• **Supplied data**
##########

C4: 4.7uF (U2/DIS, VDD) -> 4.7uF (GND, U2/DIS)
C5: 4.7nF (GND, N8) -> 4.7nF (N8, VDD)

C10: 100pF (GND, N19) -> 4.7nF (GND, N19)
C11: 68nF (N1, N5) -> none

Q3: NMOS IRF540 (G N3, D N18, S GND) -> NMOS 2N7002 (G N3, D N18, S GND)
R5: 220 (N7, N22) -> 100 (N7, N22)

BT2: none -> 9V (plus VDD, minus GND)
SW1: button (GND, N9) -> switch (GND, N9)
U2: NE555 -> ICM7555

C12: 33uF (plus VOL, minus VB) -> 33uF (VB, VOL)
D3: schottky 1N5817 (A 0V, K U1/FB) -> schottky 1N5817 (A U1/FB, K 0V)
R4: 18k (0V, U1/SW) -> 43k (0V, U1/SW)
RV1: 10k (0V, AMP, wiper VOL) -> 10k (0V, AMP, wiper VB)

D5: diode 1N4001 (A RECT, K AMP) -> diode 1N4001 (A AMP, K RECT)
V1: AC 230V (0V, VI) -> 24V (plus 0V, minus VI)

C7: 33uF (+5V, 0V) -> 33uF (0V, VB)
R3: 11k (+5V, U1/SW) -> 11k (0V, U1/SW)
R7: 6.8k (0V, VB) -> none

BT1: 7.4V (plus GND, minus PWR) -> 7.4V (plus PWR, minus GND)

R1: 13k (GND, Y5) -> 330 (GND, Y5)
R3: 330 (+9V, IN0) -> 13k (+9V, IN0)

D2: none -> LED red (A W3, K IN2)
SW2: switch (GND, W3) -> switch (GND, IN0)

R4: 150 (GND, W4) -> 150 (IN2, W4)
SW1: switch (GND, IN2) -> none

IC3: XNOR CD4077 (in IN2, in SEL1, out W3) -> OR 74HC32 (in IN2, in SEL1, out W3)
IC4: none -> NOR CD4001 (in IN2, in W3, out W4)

##########

• **To do**
Repeat only the stretch of lines that begins at the line containing "SW1: switch (GND, IN2) -> none" and ends at the last line above, both included.

• **Reply to the exercise**
SW1: switch (GND, IN2) -> none

IC3: XNOR CD4077 (in IN2, in SEL1, out W3) -> OR 74HC32 (in IN2, in SEL1, out W3)
IC4: none -> NOR CD4001 (in IN2, in W3, out W4)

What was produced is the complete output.